### [TASK DETAILS]
Your answer should be the exact lines of the data below from the one containing "camera: 95 degrees left, 15 degrees down" through the one containing "(814, 328) = (259, 347): yellow"; please include nothing else.

Object change listings:
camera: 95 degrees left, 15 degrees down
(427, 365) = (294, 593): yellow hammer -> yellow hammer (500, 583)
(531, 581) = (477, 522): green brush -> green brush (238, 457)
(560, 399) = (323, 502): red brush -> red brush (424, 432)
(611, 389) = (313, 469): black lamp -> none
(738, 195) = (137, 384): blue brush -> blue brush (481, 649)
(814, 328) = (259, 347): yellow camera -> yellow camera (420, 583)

--

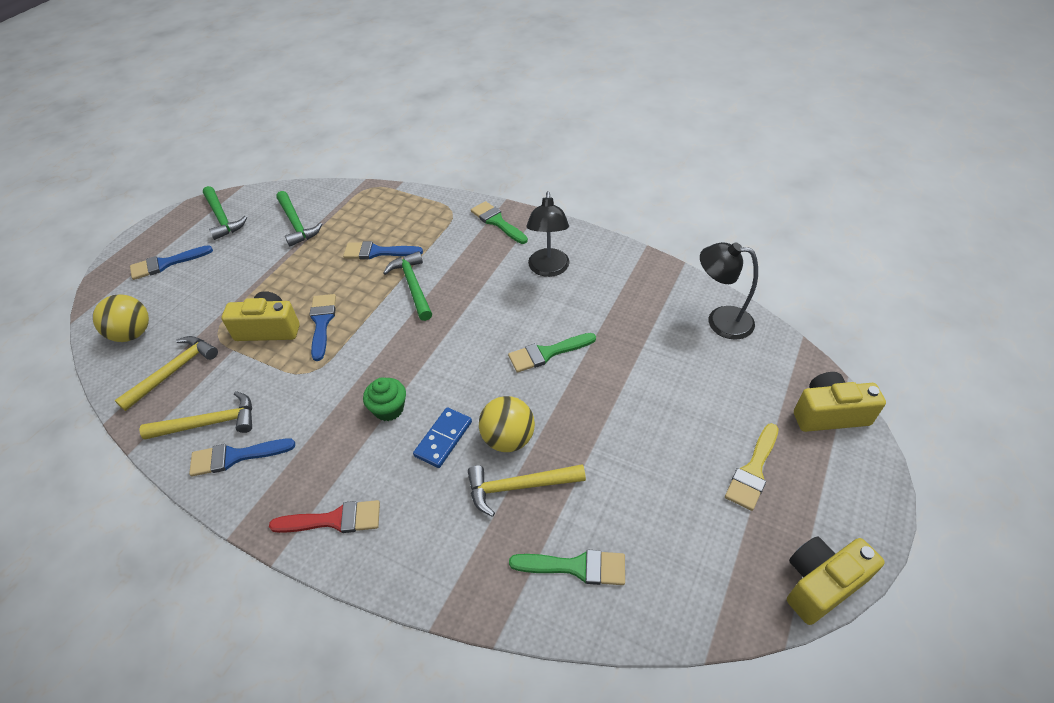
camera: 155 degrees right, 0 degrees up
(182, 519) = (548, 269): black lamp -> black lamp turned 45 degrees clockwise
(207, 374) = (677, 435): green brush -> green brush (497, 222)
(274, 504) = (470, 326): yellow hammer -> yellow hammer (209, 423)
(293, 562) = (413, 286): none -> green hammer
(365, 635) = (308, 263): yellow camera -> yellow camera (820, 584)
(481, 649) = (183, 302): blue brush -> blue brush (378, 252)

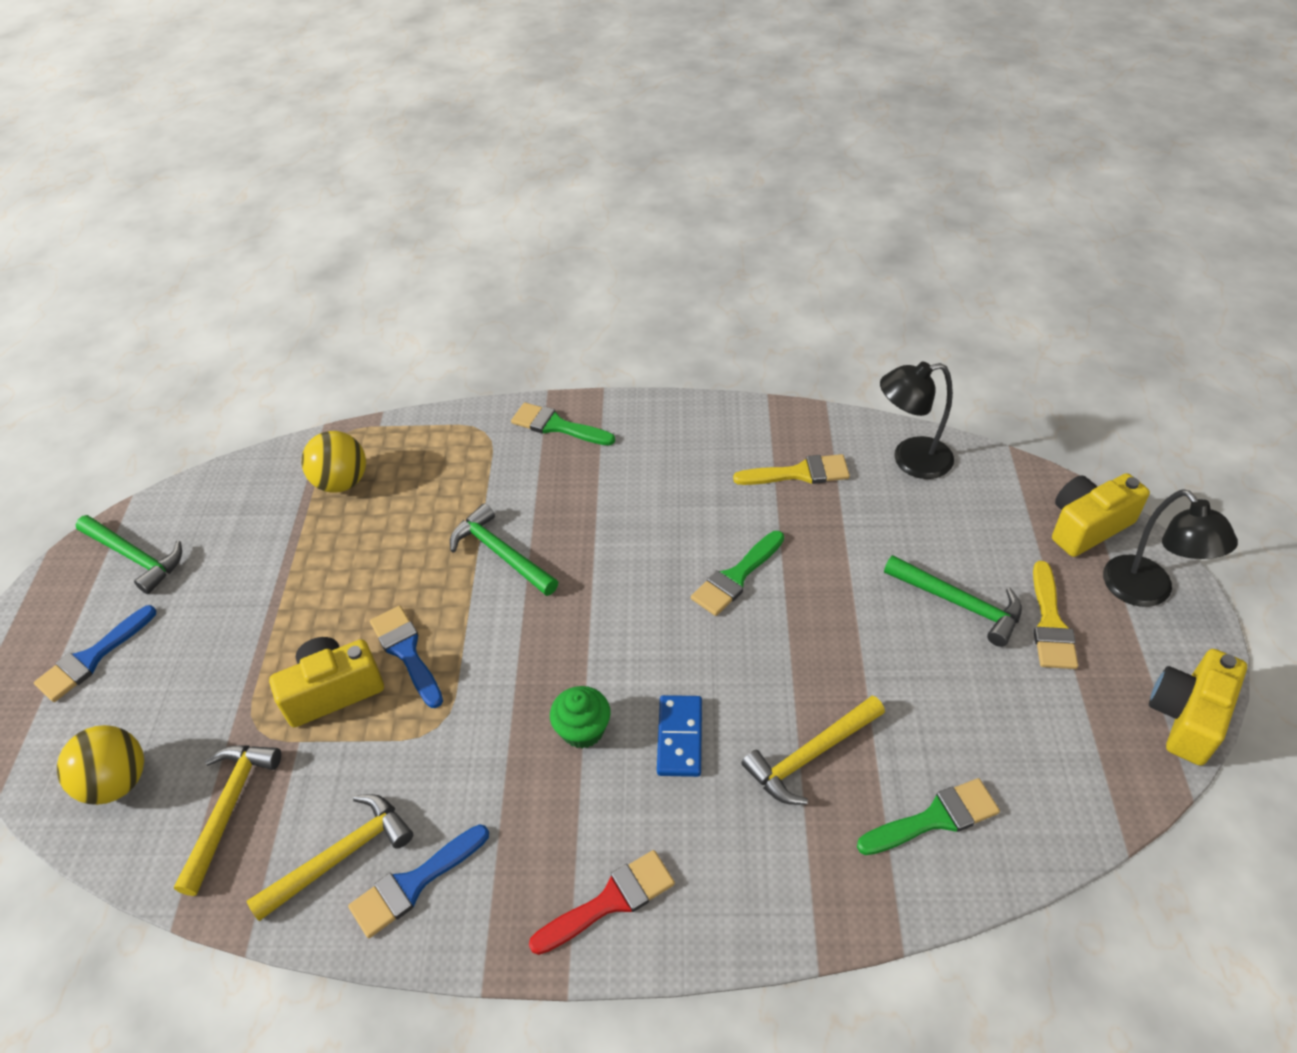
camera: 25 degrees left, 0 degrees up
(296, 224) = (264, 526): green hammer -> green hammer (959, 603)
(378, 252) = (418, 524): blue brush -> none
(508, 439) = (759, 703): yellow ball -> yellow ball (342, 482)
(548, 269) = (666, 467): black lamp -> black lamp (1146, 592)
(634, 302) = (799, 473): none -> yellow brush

### [SOLUTION]
camera: 95 degrees left, 15 degrees down
(427, 365) = (294, 593): yellow hammer -> yellow hammer (500, 583)
(531, 581) = (477, 522): green brush -> green brush (238, 457)
(560, 399) = (323, 502): red brush -> red brush (424, 432)
(611, 389) = (313, 469): black lamp -> none
(738, 195) = (137, 384): blue brush -> blue brush (481, 649)
(814, 328) = (259, 347): yellow camera -> yellow camera (420, 583)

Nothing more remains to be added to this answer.